___ Data to process

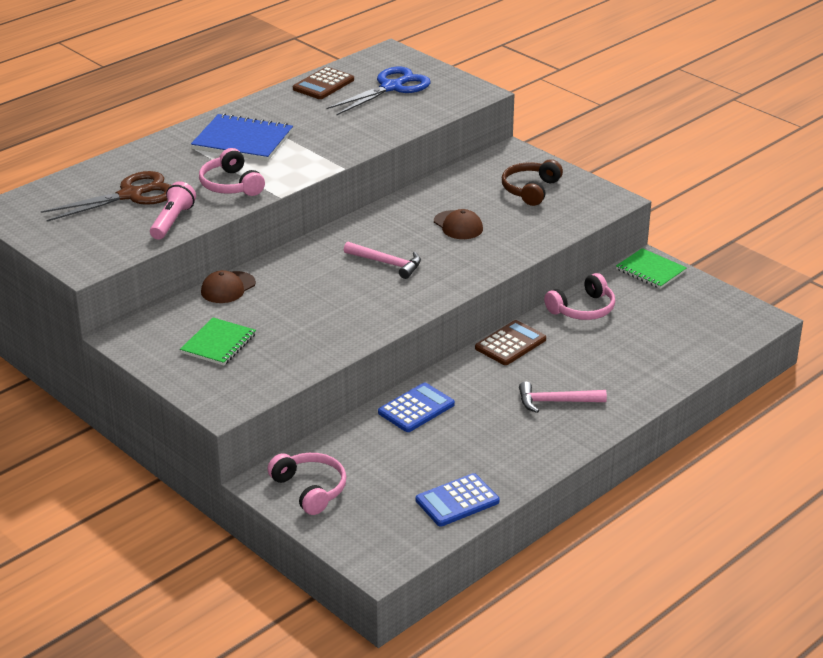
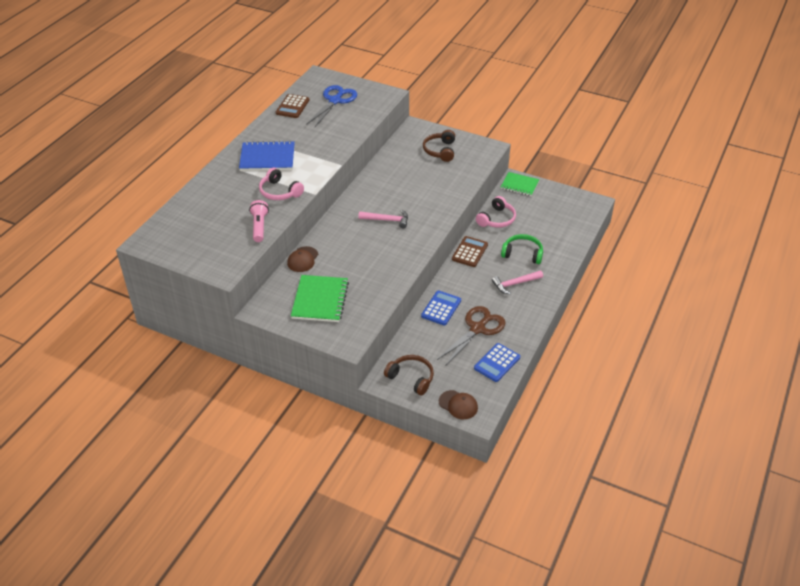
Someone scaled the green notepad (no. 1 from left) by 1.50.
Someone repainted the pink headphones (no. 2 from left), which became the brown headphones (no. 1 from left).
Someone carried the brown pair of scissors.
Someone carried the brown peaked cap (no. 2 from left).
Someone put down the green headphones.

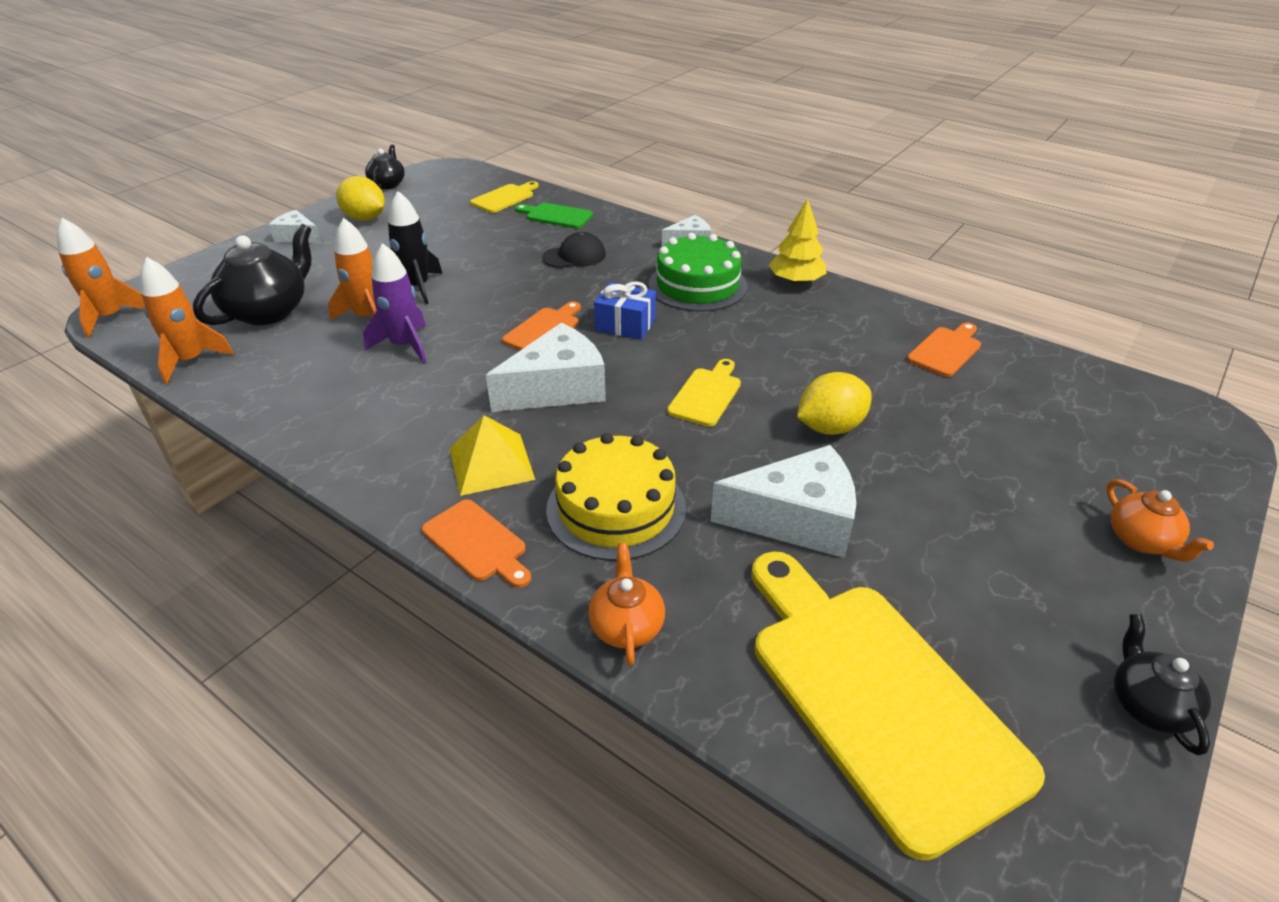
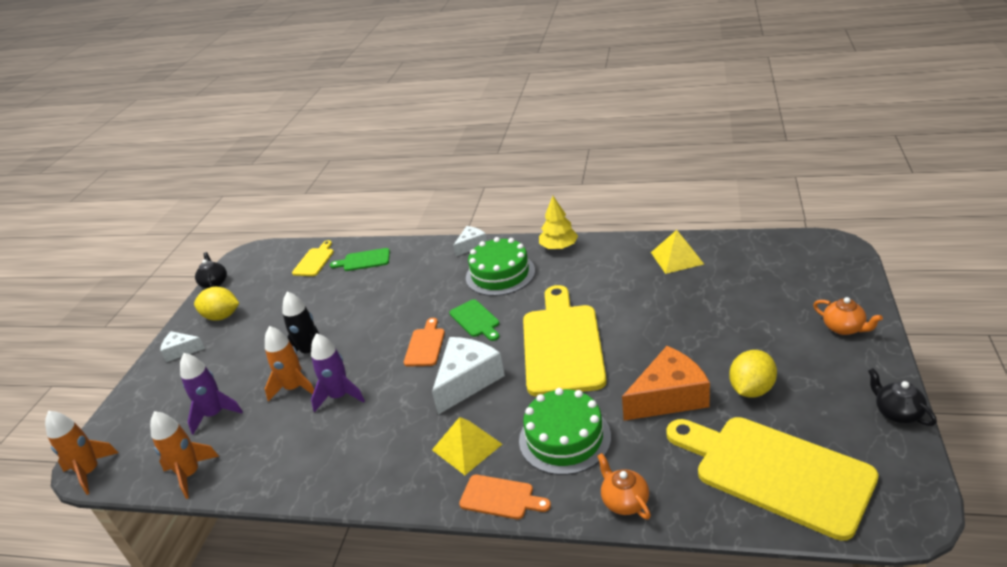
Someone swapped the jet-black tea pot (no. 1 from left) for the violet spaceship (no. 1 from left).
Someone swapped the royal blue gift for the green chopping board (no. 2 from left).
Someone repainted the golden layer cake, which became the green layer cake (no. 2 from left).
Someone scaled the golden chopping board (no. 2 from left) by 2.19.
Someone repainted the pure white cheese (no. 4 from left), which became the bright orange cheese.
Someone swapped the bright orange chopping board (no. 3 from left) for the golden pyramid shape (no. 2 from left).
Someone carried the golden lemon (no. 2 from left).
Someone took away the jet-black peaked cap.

______

• What the exercise asks
In the listing above, find the line with "Someone repainted the pink" and the line with "Someone carried the brown peaked"; output exactly those lines and all lines between them.

• Reply to the task
Someone repainted the pink headphones (no. 2 from left), which became the brown headphones (no. 1 from left).
Someone carried the brown pair of scissors.
Someone carried the brown peaked cap (no. 2 from left).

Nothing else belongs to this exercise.